Before-and-after change data
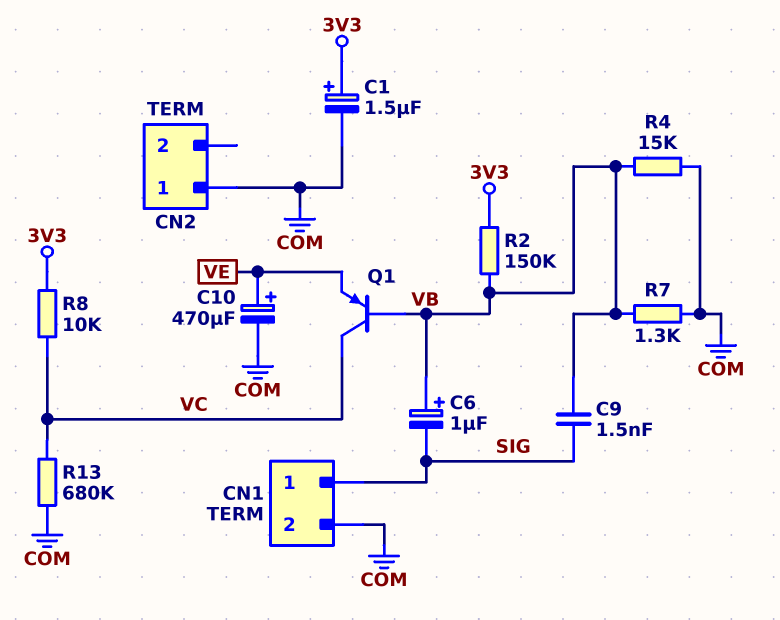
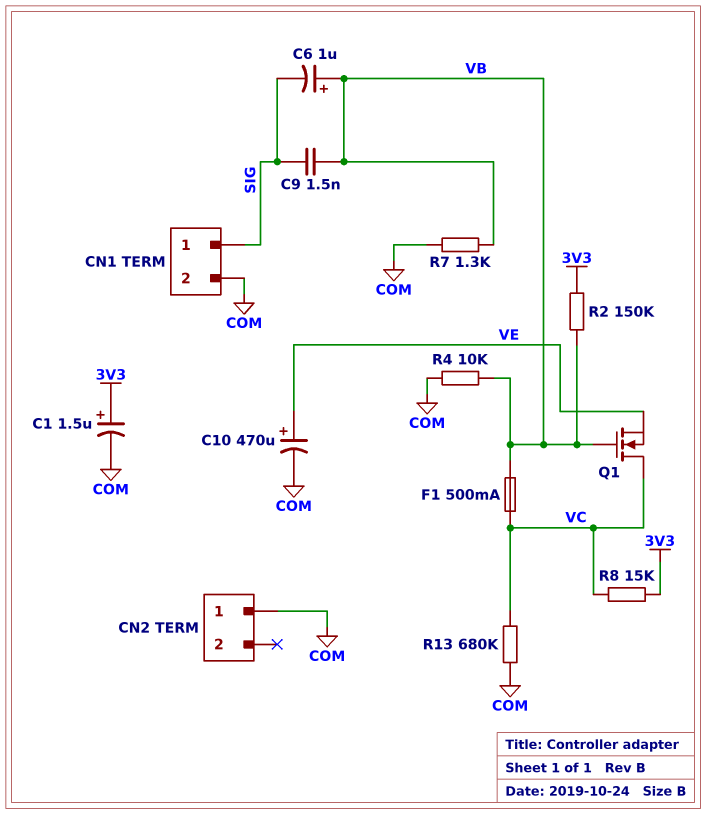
F1: none -> 500mA (VB, VC)
Q1: PNP (B VB, C VC, E VE) -> NMOS (G VB, D VC, S VE)
R4: 15k (COM, VB) -> 10k (COM, VB)
R8: 10k (3V3, VC) -> 15k (3V3, VC)

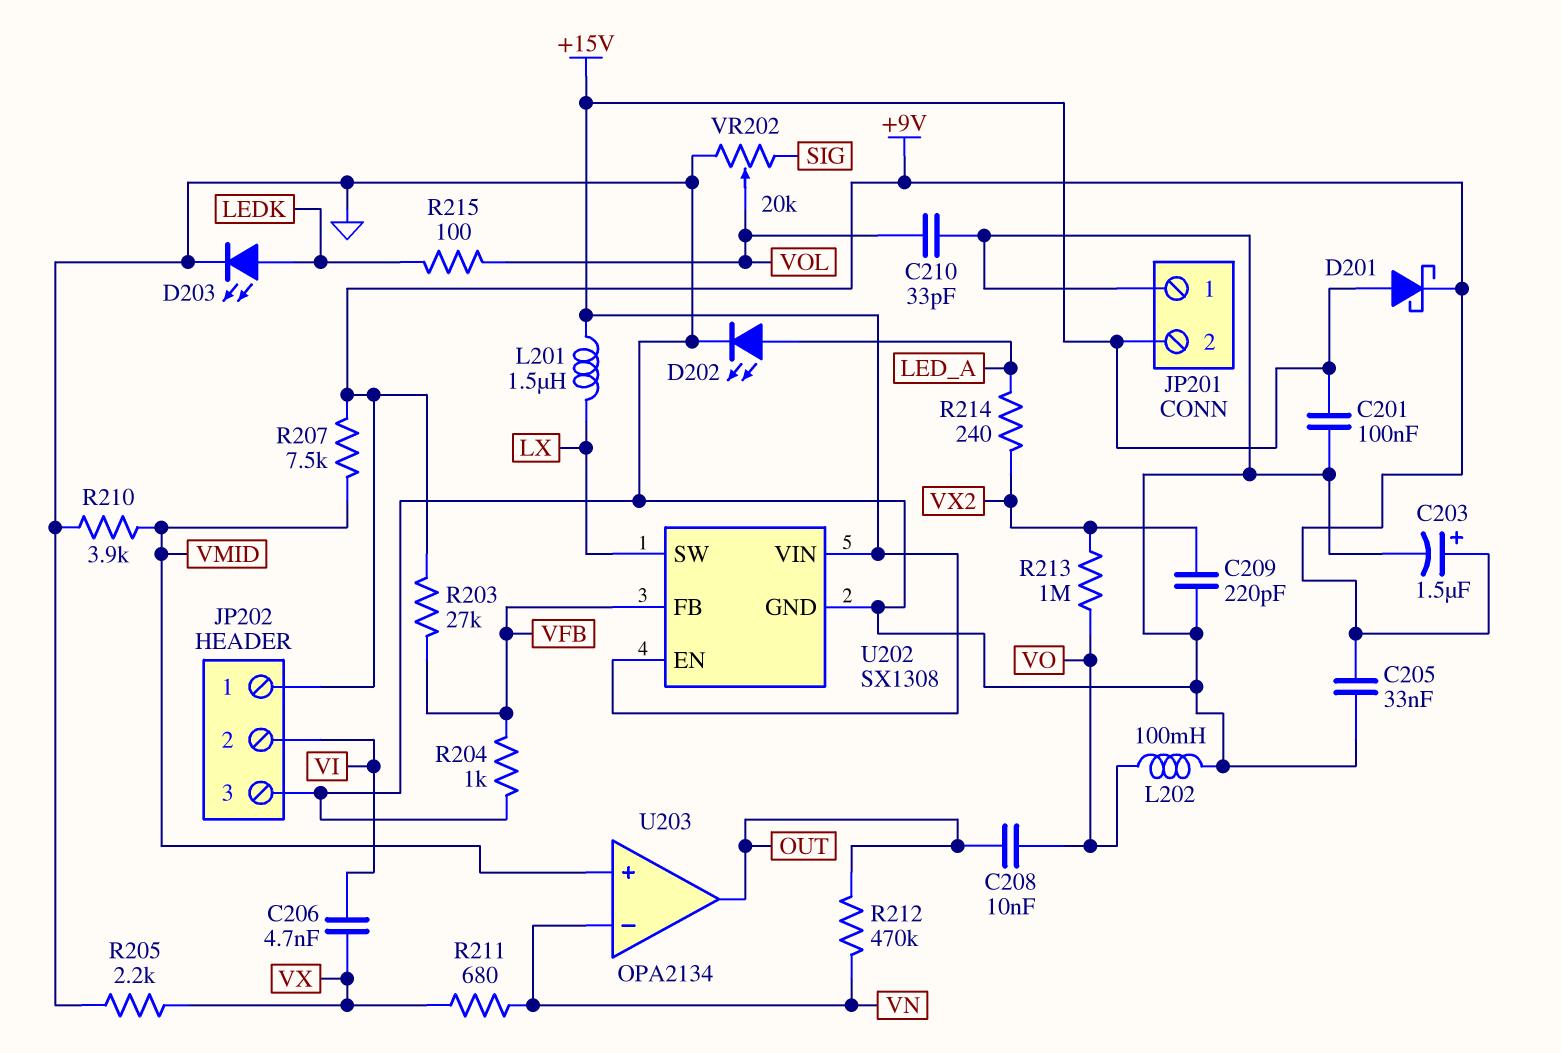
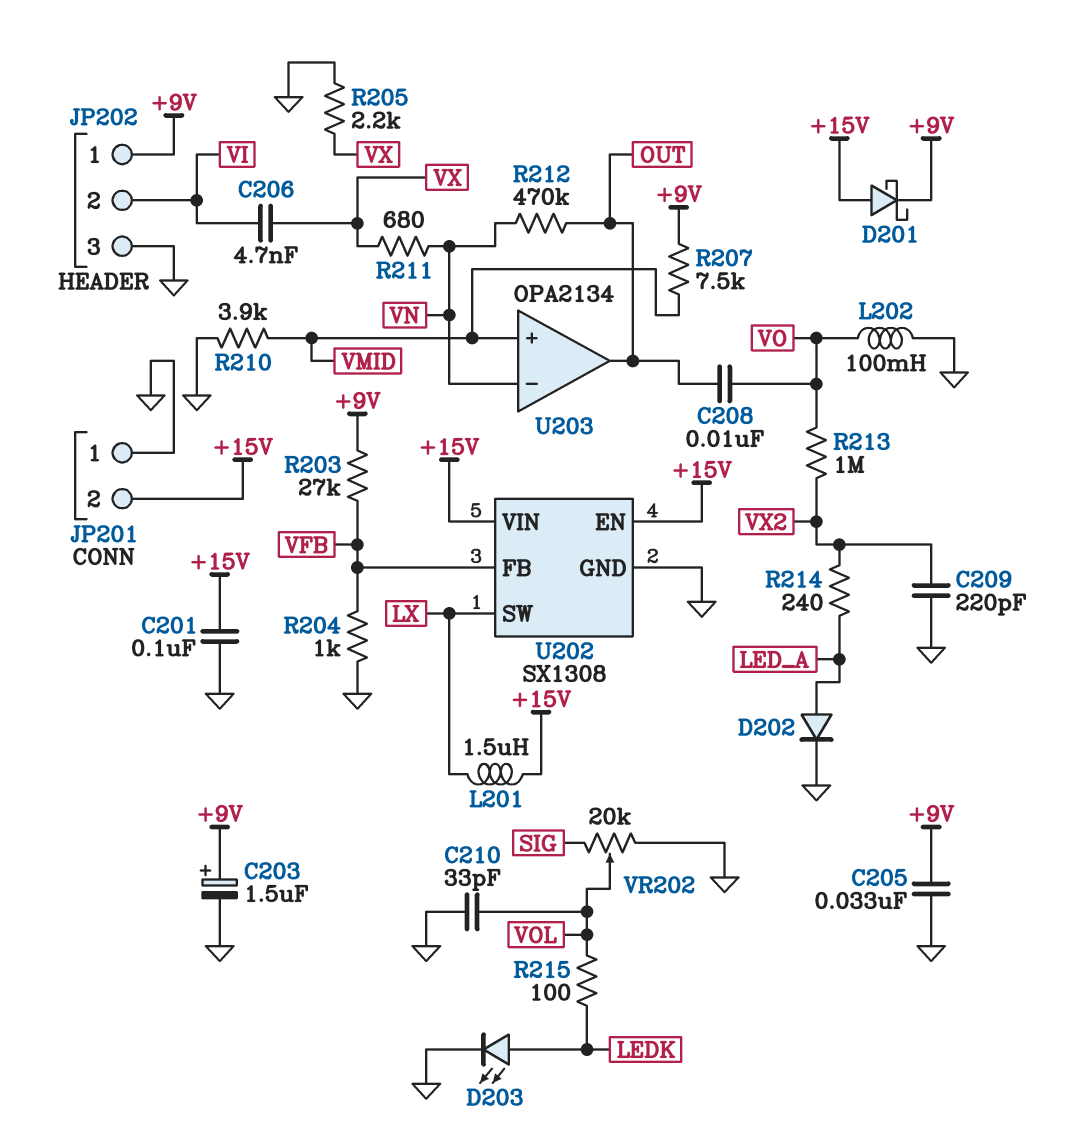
D202: LED (A LED_A, K GND) -> diode (A LED_A, K GND)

▶ PROBLEM STATEMENT
Output the line that contains "R4: 15k (COM, VB) -> 10k (COM, VB)" and every subsequent line through the end of the entries, exactly as given, without pictures.

▶ WRITTEN RESPONSE
R4: 15k (COM, VB) -> 10k (COM, VB)
R8: 10k (3V3, VC) -> 15k (3V3, VC)

D202: LED (A LED_A, K GND) -> diode (A LED_A, K GND)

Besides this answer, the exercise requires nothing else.